> **TASK TO COMPLETE**
Count the lines in the records that contain the string "pizz", treating case as significant, and reply with the number alone.

— START INFORMATION SHOWN —

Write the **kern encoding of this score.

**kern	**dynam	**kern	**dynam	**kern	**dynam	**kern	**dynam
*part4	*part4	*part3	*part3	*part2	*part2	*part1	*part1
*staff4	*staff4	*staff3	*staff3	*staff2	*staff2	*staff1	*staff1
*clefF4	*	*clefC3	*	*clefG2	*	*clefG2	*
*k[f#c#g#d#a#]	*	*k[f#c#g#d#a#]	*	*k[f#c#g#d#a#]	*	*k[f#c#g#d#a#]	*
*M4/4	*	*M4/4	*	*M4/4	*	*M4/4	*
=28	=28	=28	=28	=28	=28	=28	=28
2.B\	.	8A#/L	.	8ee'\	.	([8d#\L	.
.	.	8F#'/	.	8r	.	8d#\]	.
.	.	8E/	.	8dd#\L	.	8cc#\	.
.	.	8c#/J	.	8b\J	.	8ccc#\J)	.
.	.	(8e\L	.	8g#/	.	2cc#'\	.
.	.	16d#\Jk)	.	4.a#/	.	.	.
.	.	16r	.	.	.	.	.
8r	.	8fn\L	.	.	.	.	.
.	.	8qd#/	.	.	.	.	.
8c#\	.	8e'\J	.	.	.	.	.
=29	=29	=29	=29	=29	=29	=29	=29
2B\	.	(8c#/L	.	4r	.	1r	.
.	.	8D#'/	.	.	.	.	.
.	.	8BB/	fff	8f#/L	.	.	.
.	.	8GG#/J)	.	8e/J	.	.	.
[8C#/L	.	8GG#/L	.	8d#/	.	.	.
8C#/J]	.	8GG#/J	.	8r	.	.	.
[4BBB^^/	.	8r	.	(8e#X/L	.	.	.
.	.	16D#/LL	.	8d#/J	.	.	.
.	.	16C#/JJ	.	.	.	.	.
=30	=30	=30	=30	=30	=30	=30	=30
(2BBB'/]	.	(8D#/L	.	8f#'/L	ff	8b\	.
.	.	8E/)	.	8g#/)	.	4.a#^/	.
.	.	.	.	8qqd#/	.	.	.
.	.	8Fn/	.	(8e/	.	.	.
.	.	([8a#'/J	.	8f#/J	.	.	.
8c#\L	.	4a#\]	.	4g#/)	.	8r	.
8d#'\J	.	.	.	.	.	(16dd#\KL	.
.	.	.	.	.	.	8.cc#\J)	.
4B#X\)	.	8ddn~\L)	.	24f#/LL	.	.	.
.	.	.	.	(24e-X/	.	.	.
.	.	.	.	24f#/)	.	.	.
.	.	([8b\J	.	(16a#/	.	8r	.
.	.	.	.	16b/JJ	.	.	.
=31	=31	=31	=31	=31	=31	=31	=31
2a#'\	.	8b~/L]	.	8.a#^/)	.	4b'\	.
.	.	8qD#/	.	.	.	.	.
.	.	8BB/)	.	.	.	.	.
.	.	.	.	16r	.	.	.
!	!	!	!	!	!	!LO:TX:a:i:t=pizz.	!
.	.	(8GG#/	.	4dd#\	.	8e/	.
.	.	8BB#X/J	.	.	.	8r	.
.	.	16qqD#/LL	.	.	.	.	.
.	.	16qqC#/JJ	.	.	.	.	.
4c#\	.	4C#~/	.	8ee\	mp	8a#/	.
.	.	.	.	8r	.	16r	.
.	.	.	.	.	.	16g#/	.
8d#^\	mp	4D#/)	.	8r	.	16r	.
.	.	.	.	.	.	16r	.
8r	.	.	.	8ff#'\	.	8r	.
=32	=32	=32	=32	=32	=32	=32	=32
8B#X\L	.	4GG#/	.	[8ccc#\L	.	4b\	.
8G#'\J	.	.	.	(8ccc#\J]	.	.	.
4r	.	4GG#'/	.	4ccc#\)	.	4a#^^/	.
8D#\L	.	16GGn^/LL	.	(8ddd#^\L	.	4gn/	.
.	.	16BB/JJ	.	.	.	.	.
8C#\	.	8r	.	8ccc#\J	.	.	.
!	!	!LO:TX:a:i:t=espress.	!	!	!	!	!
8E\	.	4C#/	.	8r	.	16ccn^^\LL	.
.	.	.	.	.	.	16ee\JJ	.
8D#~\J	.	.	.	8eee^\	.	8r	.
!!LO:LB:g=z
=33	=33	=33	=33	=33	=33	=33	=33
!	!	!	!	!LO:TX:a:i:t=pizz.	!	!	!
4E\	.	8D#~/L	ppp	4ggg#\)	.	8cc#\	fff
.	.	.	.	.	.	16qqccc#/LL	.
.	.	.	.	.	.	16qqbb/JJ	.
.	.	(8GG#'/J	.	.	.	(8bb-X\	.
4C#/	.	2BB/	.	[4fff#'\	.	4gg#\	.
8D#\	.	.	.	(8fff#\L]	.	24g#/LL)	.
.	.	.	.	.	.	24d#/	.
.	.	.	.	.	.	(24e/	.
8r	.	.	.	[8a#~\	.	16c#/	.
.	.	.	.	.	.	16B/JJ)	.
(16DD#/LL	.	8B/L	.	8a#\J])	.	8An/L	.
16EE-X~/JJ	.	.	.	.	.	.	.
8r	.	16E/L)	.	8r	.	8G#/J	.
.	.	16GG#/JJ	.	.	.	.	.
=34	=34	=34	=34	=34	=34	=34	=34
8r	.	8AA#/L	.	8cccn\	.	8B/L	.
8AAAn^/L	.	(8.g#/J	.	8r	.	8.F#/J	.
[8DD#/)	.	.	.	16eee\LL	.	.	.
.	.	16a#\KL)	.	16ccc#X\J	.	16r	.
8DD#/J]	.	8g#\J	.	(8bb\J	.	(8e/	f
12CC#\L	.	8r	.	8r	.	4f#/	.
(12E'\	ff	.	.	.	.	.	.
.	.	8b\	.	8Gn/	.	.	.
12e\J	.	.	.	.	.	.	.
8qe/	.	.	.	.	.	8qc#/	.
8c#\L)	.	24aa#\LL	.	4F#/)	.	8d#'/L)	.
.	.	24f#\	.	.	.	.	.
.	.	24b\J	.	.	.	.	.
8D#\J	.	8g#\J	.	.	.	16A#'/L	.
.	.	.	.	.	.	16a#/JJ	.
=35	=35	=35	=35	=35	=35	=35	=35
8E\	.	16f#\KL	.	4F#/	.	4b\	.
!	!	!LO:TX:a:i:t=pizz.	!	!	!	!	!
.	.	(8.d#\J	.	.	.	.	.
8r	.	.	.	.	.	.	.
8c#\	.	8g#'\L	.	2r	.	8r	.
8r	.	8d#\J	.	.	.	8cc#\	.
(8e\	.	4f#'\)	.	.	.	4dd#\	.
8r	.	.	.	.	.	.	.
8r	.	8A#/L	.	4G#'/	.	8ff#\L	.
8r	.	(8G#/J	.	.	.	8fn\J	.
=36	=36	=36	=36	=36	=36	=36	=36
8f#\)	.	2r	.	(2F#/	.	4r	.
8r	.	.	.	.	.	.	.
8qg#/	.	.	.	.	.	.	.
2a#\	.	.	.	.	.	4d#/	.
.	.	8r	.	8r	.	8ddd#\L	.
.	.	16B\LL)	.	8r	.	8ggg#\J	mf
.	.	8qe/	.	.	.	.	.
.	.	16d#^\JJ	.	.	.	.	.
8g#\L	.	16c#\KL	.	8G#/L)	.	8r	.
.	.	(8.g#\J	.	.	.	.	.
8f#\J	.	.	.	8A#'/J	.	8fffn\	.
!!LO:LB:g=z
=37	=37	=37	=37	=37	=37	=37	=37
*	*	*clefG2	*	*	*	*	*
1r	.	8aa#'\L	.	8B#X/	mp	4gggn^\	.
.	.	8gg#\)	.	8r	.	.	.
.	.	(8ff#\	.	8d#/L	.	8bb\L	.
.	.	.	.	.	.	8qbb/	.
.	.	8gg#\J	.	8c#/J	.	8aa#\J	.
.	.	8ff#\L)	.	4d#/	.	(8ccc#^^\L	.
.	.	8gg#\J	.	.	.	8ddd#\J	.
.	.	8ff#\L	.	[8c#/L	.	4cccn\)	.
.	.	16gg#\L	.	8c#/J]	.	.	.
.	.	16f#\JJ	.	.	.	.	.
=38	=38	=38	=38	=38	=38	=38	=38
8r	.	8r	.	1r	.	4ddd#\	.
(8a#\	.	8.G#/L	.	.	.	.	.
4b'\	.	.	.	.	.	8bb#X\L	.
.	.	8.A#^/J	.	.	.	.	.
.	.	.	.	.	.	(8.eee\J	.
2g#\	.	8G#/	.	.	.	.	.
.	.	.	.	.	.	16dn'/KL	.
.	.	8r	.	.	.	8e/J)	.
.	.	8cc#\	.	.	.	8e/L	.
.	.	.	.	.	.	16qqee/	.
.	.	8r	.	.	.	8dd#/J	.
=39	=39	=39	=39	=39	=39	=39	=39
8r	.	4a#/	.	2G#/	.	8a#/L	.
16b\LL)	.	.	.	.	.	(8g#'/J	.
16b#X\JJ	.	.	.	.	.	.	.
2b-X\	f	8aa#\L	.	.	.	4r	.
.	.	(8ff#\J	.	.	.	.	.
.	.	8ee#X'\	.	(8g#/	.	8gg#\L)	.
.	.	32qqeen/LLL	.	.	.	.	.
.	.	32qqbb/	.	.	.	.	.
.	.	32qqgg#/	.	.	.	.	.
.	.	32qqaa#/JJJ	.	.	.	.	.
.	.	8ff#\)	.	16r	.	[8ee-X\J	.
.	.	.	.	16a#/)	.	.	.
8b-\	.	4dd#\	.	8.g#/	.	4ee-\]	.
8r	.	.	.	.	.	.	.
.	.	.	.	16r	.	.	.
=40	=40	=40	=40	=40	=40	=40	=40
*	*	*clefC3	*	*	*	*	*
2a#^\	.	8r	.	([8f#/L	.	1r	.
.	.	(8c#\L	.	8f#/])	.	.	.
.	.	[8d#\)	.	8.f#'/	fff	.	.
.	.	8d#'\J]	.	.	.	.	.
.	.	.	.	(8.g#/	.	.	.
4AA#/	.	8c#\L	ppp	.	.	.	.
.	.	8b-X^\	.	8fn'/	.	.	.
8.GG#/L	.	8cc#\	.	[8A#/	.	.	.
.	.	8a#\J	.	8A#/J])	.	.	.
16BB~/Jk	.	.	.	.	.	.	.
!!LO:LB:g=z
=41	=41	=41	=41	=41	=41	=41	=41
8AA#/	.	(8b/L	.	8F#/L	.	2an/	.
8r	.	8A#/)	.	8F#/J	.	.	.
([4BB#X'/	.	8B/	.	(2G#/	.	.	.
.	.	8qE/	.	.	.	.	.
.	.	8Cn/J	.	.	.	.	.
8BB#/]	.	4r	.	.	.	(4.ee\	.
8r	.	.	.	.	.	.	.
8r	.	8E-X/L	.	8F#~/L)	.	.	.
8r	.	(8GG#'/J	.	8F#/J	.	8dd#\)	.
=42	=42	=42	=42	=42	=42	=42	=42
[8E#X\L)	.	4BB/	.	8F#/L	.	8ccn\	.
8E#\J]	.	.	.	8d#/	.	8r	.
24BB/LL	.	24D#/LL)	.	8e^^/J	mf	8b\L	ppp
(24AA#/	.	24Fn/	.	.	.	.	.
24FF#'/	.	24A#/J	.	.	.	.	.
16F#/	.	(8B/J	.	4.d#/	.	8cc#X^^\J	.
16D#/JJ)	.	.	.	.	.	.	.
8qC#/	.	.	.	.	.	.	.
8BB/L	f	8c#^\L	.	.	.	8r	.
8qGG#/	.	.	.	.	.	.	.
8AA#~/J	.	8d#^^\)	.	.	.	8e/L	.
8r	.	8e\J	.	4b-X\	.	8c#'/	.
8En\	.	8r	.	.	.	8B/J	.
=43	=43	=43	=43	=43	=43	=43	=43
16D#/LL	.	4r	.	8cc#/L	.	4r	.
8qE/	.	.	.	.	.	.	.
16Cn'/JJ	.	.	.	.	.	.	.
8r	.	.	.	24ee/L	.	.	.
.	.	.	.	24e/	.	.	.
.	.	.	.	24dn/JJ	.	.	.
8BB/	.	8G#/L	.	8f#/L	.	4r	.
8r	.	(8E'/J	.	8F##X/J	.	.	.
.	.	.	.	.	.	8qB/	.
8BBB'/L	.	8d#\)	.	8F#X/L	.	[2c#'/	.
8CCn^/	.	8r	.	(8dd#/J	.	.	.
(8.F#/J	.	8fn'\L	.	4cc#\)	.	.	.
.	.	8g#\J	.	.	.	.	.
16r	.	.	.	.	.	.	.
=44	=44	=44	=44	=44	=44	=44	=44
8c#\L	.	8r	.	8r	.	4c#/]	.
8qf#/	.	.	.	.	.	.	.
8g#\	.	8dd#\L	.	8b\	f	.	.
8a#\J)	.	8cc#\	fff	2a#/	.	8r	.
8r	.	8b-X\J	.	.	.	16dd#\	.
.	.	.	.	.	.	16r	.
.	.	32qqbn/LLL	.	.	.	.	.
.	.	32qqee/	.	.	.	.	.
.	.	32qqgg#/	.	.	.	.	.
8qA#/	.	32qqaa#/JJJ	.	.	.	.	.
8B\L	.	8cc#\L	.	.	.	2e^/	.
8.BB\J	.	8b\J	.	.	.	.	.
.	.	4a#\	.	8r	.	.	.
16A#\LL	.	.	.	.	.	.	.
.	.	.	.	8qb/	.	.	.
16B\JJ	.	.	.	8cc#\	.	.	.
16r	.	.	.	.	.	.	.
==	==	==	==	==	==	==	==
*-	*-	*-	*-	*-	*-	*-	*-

— END INFORMATION SHOWN —

> **FULL OUTPUT**
3